Exercise task: Repeat the part of the data that opens with the line containing "This is a 0.25" and closes with the line containing "road 3 (track): [(336,383),(366,364),(477,341),(496,347)]", both ends included, with nothing changed.

The data:

=====

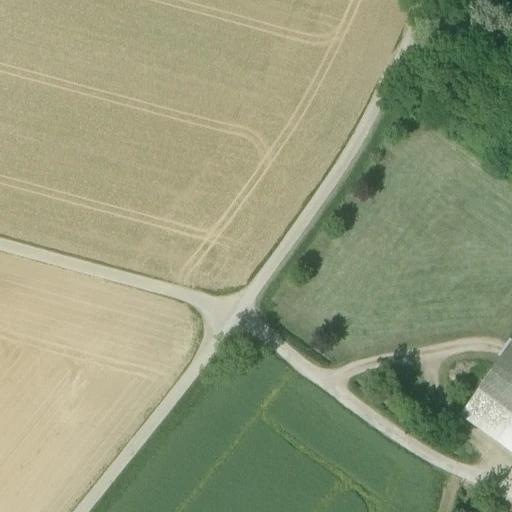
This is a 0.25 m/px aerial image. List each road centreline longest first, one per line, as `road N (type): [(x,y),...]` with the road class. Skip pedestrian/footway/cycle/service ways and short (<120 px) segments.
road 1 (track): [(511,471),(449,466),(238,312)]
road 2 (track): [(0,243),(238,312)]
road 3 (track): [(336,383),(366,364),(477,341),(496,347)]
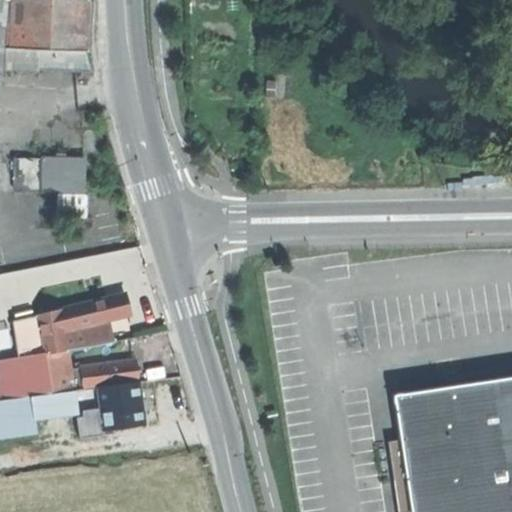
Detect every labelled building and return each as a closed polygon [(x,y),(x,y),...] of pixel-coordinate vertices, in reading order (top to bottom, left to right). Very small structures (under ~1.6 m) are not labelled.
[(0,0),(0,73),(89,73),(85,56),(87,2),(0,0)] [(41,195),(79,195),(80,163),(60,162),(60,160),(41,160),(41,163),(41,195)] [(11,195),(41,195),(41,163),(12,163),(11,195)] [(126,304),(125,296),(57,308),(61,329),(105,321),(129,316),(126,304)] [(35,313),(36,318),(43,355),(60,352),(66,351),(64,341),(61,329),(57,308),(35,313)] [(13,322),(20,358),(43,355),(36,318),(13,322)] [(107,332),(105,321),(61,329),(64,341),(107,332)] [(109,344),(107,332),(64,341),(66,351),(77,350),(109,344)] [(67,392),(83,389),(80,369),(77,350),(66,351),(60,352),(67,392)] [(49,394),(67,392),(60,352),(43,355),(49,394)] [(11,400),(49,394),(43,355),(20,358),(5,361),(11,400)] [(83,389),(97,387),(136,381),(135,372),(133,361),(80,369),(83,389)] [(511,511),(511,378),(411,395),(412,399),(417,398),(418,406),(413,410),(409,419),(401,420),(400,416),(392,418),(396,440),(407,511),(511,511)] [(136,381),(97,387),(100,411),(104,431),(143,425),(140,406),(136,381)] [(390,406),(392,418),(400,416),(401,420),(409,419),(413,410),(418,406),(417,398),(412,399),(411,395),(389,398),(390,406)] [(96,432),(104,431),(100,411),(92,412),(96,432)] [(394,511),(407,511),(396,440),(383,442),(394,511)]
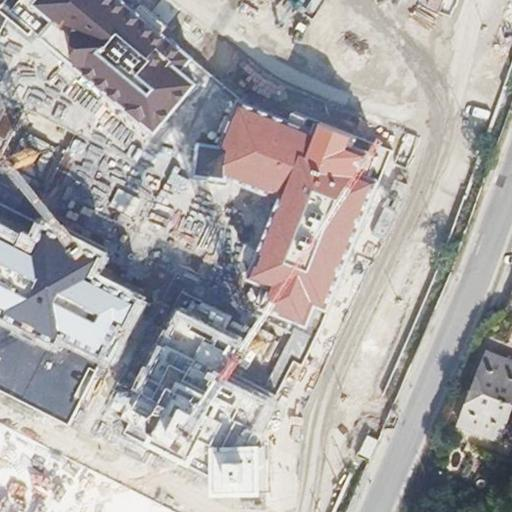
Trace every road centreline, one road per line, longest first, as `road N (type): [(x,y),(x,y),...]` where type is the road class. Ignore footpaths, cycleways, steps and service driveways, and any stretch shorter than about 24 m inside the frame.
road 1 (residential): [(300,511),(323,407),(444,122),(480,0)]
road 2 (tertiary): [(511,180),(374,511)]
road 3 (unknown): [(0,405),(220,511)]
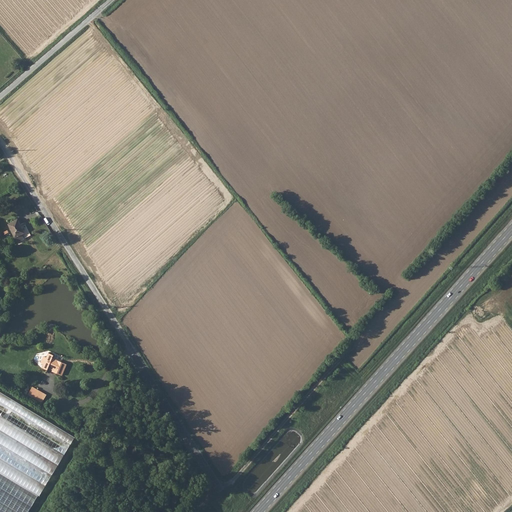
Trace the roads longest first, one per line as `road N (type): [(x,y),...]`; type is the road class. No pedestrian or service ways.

=====

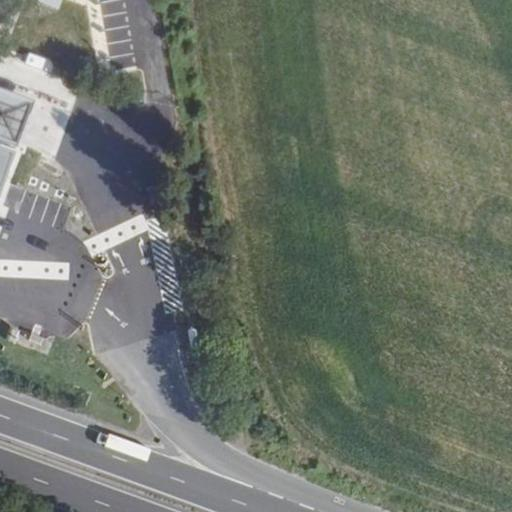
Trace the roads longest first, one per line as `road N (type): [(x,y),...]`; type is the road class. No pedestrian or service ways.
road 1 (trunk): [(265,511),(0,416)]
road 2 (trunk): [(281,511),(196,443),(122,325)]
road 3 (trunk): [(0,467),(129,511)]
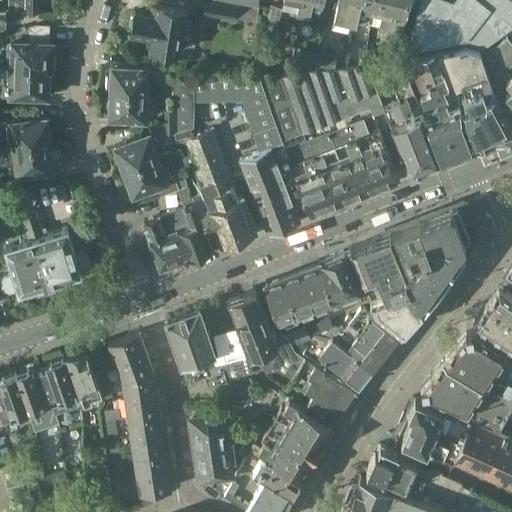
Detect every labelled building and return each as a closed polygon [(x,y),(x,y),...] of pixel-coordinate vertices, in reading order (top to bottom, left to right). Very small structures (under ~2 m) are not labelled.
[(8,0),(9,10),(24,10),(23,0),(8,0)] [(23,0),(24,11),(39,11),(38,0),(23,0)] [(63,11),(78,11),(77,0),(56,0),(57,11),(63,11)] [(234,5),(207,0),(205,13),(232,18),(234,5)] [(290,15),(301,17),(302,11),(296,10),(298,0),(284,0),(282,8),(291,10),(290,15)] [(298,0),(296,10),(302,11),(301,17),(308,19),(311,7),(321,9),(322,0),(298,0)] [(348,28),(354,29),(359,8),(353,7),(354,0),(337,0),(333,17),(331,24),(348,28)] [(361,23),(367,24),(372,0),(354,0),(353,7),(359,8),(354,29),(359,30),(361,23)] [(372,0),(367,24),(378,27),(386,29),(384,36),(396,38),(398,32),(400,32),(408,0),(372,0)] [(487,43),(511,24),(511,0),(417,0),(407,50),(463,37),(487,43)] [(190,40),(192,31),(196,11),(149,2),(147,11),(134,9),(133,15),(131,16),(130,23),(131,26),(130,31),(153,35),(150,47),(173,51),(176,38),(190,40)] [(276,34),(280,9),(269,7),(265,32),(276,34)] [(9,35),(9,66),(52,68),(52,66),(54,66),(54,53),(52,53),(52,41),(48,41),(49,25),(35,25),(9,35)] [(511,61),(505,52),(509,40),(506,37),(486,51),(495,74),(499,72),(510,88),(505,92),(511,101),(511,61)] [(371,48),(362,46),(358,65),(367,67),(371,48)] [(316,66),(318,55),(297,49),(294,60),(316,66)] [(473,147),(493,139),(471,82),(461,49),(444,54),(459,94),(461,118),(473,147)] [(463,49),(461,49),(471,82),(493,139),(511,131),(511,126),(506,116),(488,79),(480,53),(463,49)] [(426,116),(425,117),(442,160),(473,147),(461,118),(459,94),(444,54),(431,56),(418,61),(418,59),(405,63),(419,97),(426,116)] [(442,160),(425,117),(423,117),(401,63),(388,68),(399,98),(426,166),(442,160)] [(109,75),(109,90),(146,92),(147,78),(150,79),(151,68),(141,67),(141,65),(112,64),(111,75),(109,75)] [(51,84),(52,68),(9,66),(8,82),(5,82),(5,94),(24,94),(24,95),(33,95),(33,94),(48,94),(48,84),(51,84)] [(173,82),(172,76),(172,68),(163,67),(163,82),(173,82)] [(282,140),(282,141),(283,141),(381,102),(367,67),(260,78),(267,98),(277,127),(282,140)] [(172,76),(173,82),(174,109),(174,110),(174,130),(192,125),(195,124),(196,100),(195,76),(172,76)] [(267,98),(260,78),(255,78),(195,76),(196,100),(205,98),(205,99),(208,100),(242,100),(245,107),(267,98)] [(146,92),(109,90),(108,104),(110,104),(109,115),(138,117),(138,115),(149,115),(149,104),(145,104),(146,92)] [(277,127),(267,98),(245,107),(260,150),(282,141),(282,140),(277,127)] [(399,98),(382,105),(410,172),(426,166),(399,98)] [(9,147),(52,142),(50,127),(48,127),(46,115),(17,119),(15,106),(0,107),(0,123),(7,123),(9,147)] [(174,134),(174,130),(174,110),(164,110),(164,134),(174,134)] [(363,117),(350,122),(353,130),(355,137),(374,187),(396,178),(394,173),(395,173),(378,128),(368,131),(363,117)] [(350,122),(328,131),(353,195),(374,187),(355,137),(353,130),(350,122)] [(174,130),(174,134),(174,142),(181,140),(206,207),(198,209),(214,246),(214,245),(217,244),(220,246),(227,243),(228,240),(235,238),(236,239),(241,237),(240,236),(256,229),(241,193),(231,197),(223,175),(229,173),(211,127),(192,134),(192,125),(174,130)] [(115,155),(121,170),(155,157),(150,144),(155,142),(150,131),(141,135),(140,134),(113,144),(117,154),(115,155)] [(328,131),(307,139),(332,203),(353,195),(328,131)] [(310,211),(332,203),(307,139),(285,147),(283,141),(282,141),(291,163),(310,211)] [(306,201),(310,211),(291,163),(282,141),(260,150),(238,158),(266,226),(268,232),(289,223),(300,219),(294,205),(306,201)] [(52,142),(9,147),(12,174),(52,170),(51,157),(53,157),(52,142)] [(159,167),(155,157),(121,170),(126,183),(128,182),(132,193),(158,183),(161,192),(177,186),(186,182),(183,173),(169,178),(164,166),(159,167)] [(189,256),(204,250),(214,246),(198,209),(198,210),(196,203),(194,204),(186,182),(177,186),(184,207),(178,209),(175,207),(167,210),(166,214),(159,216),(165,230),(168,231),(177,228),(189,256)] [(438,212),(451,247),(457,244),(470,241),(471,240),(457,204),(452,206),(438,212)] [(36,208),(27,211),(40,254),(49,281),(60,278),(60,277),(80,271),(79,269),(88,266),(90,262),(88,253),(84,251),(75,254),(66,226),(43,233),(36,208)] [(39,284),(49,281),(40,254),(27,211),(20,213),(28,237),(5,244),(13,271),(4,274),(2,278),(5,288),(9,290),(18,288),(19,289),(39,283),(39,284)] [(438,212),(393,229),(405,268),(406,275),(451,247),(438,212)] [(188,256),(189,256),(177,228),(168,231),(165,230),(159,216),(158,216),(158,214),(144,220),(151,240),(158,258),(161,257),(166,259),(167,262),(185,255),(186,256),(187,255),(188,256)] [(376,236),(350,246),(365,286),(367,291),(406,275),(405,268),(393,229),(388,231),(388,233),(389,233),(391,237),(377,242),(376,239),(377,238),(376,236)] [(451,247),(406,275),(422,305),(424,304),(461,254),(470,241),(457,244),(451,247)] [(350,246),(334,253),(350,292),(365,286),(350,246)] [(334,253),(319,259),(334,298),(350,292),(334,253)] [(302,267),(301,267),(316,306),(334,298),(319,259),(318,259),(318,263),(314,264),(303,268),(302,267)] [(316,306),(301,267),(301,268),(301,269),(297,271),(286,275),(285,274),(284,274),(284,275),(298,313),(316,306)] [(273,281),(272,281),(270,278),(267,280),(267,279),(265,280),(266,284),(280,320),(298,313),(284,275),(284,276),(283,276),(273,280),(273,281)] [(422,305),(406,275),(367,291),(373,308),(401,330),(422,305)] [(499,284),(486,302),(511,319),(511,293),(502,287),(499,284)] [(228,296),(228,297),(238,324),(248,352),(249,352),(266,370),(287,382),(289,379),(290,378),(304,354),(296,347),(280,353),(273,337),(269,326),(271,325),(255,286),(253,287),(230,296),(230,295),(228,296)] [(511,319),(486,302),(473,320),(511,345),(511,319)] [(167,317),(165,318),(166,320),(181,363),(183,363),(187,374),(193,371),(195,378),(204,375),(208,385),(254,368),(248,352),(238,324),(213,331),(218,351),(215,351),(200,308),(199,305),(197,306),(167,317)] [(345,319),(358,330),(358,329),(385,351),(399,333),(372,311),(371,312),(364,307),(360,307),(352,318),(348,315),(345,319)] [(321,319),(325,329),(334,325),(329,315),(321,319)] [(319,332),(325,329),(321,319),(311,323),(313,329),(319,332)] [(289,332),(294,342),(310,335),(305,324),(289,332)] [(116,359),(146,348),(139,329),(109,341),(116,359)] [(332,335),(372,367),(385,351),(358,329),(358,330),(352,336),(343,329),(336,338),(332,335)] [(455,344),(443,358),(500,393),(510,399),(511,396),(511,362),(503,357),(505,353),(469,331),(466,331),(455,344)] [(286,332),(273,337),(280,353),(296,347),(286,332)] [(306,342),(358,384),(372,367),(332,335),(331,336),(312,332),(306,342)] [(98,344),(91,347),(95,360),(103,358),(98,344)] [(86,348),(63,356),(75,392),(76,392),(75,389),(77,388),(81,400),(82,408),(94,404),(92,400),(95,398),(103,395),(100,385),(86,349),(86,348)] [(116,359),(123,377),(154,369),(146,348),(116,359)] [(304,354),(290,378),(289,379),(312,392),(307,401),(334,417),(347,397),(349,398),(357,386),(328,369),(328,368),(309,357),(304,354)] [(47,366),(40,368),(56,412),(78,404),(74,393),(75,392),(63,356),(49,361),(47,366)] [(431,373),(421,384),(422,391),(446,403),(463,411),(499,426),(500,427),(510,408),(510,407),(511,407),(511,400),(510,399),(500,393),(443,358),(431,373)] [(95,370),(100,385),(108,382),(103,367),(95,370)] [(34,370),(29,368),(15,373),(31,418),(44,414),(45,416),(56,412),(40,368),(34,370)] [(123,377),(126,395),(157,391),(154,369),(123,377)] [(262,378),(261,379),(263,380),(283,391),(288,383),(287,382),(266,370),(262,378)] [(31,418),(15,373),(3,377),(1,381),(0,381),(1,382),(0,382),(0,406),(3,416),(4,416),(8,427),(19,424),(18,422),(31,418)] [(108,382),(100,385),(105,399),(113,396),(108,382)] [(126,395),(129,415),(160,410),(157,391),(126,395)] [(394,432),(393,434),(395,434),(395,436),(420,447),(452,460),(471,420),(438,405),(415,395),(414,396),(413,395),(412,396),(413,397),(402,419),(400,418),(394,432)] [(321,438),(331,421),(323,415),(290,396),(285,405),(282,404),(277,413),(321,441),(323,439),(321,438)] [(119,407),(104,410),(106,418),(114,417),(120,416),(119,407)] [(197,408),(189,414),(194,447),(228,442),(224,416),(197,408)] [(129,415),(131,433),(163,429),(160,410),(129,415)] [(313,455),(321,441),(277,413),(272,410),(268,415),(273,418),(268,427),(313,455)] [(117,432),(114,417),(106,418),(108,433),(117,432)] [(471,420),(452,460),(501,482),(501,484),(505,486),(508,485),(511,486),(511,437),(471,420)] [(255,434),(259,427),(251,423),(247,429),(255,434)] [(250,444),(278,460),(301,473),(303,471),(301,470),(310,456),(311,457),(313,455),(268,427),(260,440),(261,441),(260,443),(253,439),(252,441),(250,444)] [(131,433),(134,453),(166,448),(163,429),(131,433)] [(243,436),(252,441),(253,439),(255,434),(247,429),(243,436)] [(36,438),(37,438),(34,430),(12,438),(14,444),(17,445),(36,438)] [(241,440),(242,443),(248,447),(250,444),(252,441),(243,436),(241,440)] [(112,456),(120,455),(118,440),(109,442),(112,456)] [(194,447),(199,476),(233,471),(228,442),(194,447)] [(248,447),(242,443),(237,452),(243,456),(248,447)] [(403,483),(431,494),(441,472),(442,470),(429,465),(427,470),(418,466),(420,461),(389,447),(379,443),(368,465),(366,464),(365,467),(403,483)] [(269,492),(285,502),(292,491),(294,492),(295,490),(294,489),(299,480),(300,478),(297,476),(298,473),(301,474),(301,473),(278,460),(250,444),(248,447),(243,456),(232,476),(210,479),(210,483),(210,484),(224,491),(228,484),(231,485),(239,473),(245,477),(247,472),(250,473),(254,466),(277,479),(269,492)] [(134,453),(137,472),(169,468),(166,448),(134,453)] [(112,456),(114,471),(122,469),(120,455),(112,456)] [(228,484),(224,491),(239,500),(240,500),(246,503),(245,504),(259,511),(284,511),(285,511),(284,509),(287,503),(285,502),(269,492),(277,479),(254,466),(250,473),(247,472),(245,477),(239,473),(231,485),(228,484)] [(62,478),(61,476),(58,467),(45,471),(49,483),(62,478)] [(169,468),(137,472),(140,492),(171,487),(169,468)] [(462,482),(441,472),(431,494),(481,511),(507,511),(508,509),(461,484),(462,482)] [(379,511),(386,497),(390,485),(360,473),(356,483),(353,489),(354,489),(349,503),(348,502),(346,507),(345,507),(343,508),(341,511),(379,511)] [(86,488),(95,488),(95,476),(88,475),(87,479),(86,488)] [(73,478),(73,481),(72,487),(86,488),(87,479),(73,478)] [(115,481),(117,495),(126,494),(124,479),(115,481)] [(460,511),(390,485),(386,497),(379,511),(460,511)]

=====

Solution below:
This is a 0.25 m/px aerial image. List each road centreline longest first, one per line, as `road N (type): [(x,y),...]` with the road class. Skip pedestrian/footway/cycle/service ways and short (<120 px) segments.
road 1 (track): [(511,471),(449,466),(238,312)]
road 2 (track): [(0,243),(238,312)]
road 3 (track): [(336,383),(366,364),(477,341),(496,347)]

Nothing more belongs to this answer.